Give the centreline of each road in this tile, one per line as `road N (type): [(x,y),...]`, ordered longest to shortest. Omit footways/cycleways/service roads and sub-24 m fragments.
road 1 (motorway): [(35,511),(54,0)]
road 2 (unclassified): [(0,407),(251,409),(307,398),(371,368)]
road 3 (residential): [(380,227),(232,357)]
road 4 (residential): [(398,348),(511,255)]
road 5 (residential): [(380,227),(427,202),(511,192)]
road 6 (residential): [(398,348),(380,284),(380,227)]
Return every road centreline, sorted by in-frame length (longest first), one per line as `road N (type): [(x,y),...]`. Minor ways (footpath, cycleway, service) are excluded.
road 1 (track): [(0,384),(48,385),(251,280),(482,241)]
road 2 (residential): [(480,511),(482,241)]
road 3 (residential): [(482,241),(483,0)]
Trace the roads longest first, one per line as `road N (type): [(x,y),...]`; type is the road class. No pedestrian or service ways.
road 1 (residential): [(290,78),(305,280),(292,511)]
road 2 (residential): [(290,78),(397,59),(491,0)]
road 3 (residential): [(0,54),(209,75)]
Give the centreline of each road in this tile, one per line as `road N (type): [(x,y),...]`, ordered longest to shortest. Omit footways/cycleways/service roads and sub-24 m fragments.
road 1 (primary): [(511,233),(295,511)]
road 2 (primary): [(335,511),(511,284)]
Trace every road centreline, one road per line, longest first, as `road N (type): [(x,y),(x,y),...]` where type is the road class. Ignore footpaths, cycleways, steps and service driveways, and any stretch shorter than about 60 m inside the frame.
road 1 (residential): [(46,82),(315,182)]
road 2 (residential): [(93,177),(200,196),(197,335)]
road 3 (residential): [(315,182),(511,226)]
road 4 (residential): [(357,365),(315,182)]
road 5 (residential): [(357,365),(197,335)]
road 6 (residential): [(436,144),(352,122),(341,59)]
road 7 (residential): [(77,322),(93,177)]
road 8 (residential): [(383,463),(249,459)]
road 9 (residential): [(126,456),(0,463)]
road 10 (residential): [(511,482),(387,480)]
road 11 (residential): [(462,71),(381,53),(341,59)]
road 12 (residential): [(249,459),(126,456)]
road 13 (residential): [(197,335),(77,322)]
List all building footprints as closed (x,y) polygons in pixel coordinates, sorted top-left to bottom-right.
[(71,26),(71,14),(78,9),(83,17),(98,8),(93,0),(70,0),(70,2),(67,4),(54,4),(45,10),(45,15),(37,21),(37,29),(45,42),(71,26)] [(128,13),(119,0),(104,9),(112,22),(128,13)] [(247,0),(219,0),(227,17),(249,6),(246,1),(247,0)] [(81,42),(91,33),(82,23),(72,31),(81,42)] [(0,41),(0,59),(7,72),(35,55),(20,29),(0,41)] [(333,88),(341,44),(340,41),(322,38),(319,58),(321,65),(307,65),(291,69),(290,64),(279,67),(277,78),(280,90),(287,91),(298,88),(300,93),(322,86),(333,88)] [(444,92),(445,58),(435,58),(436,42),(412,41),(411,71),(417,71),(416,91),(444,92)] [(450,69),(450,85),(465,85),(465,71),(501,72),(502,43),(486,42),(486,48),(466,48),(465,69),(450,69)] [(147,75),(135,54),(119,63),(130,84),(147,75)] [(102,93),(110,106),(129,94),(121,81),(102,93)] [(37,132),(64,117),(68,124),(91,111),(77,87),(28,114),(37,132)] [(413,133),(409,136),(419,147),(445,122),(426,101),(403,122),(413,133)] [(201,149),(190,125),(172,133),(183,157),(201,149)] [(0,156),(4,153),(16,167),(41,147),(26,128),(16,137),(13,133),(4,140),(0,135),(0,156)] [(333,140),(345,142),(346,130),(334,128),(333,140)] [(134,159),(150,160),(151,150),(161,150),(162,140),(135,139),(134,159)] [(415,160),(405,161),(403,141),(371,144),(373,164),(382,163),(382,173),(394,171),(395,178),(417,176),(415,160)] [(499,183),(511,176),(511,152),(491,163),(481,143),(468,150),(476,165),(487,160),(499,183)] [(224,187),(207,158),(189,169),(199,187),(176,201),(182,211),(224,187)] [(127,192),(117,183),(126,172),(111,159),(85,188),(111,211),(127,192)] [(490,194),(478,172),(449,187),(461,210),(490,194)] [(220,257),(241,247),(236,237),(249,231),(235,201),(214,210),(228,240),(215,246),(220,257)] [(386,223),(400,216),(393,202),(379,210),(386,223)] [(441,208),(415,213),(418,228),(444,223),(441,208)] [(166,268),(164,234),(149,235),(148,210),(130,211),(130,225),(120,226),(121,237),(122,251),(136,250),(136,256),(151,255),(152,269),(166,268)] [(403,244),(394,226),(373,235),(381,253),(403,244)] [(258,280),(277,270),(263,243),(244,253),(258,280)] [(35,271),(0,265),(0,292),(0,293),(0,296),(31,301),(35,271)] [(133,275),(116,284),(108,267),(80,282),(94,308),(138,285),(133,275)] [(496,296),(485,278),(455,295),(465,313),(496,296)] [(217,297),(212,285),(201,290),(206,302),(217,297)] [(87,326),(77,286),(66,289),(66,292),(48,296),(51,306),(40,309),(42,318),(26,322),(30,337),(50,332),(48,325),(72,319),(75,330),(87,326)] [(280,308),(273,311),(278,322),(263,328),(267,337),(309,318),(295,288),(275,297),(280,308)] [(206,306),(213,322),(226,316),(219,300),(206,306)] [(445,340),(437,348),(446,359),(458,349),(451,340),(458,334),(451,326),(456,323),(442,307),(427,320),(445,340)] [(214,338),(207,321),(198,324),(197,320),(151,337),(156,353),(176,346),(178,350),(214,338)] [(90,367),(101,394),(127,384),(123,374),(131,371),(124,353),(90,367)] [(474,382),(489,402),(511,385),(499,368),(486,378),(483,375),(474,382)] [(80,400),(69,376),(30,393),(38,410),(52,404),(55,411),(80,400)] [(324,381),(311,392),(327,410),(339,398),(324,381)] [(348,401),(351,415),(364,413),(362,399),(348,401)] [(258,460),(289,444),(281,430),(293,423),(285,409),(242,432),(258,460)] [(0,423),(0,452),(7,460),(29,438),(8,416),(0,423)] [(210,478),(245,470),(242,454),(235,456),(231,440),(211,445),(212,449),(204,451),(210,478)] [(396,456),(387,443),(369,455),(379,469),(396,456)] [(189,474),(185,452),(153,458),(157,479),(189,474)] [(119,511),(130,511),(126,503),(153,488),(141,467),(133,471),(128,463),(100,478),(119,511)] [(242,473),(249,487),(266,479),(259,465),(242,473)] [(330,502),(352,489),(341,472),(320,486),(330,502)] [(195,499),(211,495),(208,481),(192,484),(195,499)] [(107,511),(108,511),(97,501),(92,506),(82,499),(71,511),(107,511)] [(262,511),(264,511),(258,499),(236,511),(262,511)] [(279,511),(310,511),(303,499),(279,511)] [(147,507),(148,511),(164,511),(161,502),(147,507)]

WORK TO BE COMPLETED -> Set down the rows exactly as they appear, starting at the line that contains "Return every road" and ending at the line that contains "road 2 (primary): [(335,511),(511,284)]", with both of those lines included.

FINAL RESULT ->
Return every road centreline, sorted by in-frame length (longest first), one per line as `road N (type): [(x,y),...]`. Minor ways (footpath, cycleway, service) are excluded.
road 1 (track): [(0,384),(48,385),(251,280),(482,241)]
road 2 (residential): [(480,511),(482,241)]
road 3 (residential): [(482,241),(483,0)]
Trace the roads longest first, one per line as `road N (type): [(x,y),...]`; type is the road class. No pedestrian or service ways.
road 1 (residential): [(290,78),(305,280),(292,511)]
road 2 (residential): [(290,78),(397,59),(491,0)]
road 3 (residential): [(0,54),(209,75)]
Give the centreline of each road in this tile, one per line as `road N (type): [(x,y),...]`, ordered longest to shortest. Omit footways/cycleways/service roads and sub-24 m fragments.
road 1 (primary): [(511,233),(295,511)]
road 2 (primary): [(335,511),(511,284)]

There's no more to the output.